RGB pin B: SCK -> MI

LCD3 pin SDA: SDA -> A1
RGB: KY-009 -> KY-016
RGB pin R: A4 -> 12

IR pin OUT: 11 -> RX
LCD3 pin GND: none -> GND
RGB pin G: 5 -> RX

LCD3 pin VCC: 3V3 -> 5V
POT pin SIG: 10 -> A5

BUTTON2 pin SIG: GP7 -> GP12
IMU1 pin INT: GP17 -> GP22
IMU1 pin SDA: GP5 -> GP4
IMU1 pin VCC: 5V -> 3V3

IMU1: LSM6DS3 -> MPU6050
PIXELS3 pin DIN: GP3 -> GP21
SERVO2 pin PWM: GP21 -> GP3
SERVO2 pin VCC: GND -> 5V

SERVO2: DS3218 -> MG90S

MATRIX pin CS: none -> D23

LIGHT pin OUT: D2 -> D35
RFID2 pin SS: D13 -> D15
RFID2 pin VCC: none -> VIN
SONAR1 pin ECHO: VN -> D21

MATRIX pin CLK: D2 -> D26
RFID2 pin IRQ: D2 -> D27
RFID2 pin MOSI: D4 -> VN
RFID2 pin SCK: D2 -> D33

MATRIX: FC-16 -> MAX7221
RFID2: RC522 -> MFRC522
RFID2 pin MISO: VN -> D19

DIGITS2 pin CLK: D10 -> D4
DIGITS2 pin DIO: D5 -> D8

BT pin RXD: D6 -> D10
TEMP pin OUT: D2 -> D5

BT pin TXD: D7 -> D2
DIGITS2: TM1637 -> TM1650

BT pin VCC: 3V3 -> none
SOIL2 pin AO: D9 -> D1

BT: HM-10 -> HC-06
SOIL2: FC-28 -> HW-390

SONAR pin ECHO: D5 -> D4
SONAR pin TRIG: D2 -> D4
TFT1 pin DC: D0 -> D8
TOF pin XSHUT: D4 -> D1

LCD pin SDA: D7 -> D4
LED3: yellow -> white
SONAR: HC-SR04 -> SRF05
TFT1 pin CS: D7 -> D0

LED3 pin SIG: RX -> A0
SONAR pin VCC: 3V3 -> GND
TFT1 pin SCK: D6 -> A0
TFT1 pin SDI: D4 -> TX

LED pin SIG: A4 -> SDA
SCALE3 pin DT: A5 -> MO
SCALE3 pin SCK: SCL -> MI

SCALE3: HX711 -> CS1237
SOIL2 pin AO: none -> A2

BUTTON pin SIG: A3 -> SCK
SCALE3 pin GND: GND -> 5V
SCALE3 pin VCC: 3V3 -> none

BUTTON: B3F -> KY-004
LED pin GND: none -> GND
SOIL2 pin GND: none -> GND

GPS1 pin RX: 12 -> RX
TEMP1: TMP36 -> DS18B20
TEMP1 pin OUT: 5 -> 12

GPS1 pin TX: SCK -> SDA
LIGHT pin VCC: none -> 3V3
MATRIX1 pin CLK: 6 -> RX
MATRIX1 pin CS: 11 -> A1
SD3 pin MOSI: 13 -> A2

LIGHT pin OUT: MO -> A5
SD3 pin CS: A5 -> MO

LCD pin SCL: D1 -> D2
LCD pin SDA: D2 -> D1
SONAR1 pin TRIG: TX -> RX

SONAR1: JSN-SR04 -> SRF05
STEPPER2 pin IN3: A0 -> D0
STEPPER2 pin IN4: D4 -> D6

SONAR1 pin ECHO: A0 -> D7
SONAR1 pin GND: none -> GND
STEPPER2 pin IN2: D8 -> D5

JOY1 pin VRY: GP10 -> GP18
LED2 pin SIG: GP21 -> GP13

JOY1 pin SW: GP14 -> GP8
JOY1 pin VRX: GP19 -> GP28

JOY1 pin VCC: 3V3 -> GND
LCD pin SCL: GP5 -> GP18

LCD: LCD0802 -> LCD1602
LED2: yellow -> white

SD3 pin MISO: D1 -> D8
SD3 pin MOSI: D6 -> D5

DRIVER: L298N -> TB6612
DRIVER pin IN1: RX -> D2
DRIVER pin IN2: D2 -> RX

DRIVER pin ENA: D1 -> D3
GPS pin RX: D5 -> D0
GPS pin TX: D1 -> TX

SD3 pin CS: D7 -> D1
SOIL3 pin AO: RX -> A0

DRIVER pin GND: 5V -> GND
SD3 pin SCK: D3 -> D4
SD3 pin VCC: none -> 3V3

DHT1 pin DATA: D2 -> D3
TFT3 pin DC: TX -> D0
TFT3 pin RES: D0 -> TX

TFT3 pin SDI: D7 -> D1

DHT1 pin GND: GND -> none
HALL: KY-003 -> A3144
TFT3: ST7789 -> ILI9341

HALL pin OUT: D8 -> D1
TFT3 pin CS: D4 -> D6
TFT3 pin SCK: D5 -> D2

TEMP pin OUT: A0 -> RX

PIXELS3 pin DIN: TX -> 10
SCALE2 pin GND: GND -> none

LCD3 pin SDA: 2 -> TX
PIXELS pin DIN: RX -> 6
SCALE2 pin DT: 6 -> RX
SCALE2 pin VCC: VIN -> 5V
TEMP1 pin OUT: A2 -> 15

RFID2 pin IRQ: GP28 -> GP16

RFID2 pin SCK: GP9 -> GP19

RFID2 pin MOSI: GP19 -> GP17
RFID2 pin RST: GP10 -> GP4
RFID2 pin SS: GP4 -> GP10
◆ ◆ ◆ ◆ ◆ ◆ ◆
▶ [EXERCISE REQUIREMENTS] Work out how many lines of the data hold the string "yellow". State only that number.

▶ [WRITTEN ANSWER] 2